(Detected change data)
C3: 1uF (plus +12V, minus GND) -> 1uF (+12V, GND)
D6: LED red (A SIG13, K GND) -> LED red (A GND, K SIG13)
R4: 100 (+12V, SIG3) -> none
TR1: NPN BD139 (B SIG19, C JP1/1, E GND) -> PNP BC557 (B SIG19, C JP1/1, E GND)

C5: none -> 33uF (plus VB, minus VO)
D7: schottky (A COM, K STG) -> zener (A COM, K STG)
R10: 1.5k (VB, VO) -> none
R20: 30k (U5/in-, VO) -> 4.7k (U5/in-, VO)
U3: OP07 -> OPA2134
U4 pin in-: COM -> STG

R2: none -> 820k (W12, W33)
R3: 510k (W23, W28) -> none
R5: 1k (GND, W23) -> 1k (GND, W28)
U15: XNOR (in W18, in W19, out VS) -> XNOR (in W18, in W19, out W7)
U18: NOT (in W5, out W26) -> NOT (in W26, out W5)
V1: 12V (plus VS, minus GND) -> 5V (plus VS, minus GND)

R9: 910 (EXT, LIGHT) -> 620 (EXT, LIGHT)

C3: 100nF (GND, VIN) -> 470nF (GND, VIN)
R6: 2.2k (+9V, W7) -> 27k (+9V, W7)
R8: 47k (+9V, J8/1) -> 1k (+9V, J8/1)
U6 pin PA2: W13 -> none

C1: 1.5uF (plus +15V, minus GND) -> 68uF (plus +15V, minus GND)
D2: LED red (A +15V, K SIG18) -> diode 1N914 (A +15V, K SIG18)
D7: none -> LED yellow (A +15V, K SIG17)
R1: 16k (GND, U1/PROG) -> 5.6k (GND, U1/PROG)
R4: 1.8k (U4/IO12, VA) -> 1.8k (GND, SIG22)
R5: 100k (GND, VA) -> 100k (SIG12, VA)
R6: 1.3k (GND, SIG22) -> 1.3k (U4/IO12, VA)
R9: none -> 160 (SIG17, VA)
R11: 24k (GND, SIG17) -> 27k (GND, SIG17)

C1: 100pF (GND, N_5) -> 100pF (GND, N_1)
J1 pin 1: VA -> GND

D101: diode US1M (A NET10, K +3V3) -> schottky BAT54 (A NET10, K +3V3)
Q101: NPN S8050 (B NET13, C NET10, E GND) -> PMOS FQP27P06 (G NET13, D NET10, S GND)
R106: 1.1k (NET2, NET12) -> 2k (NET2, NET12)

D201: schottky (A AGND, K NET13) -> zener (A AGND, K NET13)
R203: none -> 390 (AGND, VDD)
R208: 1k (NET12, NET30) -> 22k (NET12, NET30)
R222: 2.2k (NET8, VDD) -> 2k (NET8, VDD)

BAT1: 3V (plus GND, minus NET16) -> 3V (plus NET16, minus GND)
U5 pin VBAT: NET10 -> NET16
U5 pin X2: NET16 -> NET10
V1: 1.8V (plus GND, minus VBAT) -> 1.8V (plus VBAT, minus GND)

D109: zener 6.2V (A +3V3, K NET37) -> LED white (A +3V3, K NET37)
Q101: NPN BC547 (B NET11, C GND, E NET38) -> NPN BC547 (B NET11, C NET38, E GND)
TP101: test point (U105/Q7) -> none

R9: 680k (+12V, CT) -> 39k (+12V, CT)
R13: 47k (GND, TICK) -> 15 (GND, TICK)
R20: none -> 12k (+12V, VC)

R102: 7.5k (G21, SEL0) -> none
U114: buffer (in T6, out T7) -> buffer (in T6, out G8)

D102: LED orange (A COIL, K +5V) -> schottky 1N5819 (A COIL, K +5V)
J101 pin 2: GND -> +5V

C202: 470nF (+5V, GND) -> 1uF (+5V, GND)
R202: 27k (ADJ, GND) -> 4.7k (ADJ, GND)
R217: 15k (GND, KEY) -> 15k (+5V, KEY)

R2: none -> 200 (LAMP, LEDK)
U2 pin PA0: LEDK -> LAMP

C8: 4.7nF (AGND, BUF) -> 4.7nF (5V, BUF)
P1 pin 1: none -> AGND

Problem to solve — Put down all the data once more, exactly as it appears above.

Completed task —
C3: 1uF (plus +12V, minus GND) -> 1uF (+12V, GND)
D6: LED red (A SIG13, K GND) -> LED red (A GND, K SIG13)
R4: 100 (+12V, SIG3) -> none
TR1: NPN BD139 (B SIG19, C JP1/1, E GND) -> PNP BC557 (B SIG19, C JP1/1, E GND)

C5: none -> 33uF (plus VB, minus VO)
D7: schottky (A COM, K STG) -> zener (A COM, K STG)
R10: 1.5k (VB, VO) -> none
R20: 30k (U5/in-, VO) -> 4.7k (U5/in-, VO)
U3: OP07 -> OPA2134
U4 pin in-: COM -> STG

R2: none -> 820k (W12, W33)
R3: 510k (W23, W28) -> none
R5: 1k (GND, W23) -> 1k (GND, W28)
U15: XNOR (in W18, in W19, out VS) -> XNOR (in W18, in W19, out W7)
U18: NOT (in W5, out W26) -> NOT (in W26, out W5)
V1: 12V (plus VS, minus GND) -> 5V (plus VS, minus GND)

R9: 910 (EXT, LIGHT) -> 620 (EXT, LIGHT)

C3: 100nF (GND, VIN) -> 470nF (GND, VIN)
R6: 2.2k (+9V, W7) -> 27k (+9V, W7)
R8: 47k (+9V, J8/1) -> 1k (+9V, J8/1)
U6 pin PA2: W13 -> none

C1: 1.5uF (plus +15V, minus GND) -> 68uF (plus +15V, minus GND)
D2: LED red (A +15V, K SIG18) -> diode 1N914 (A +15V, K SIG18)
D7: none -> LED yellow (A +15V, K SIG17)
R1: 16k (GND, U1/PROG) -> 5.6k (GND, U1/PROG)
R4: 1.8k (U4/IO12, VA) -> 1.8k (GND, SIG22)
R5: 100k (GND, VA) -> 100k (SIG12, VA)
R6: 1.3k (GND, SIG22) -> 1.3k (U4/IO12, VA)
R9: none -> 160 (SIG17, VA)
R11: 24k (GND, SIG17) -> 27k (GND, SIG17)

C1: 100pF (GND, N_5) -> 100pF (GND, N_1)
J1 pin 1: VA -> GND

D101: diode US1M (A NET10, K +3V3) -> schottky BAT54 (A NET10, K +3V3)
Q101: NPN S8050 (B NET13, C NET10, E GND) -> PMOS FQP27P06 (G NET13, D NET10, S GND)
R106: 1.1k (NET2, NET12) -> 2k (NET2, NET12)

D201: schottky (A AGND, K NET13) -> zener (A AGND, K NET13)
R203: none -> 390 (AGND, VDD)
R208: 1k (NET12, NET30) -> 22k (NET12, NET30)
R222: 2.2k (NET8, VDD) -> 2k (NET8, VDD)

BAT1: 3V (plus GND, minus NET16) -> 3V (plus NET16, minus GND)
U5 pin VBAT: NET10 -> NET16
U5 pin X2: NET16 -> NET10
V1: 1.8V (plus GND, minus VBAT) -> 1.8V (plus VBAT, minus GND)

D109: zener 6.2V (A +3V3, K NET37) -> LED white (A +3V3, K NET37)
Q101: NPN BC547 (B NET11, C GND, E NET38) -> NPN BC547 (B NET11, C NET38, E GND)
TP101: test point (U105/Q7) -> none

R9: 680k (+12V, CT) -> 39k (+12V, CT)
R13: 47k (GND, TICK) -> 15 (GND, TICK)
R20: none -> 12k (+12V, VC)

R102: 7.5k (G21, SEL0) -> none
U114: buffer (in T6, out T7) -> buffer (in T6, out G8)

D102: LED orange (A COIL, K +5V) -> schottky 1N5819 (A COIL, K +5V)
J101 pin 2: GND -> +5V

C202: 470nF (+5V, GND) -> 1uF (+5V, GND)
R202: 27k (ADJ, GND) -> 4.7k (ADJ, GND)
R217: 15k (GND, KEY) -> 15k (+5V, KEY)

R2: none -> 200 (LAMP, LEDK)
U2 pin PA0: LEDK -> LAMP

C8: 4.7nF (AGND, BUF) -> 4.7nF (5V, BUF)
P1 pin 1: none -> AGND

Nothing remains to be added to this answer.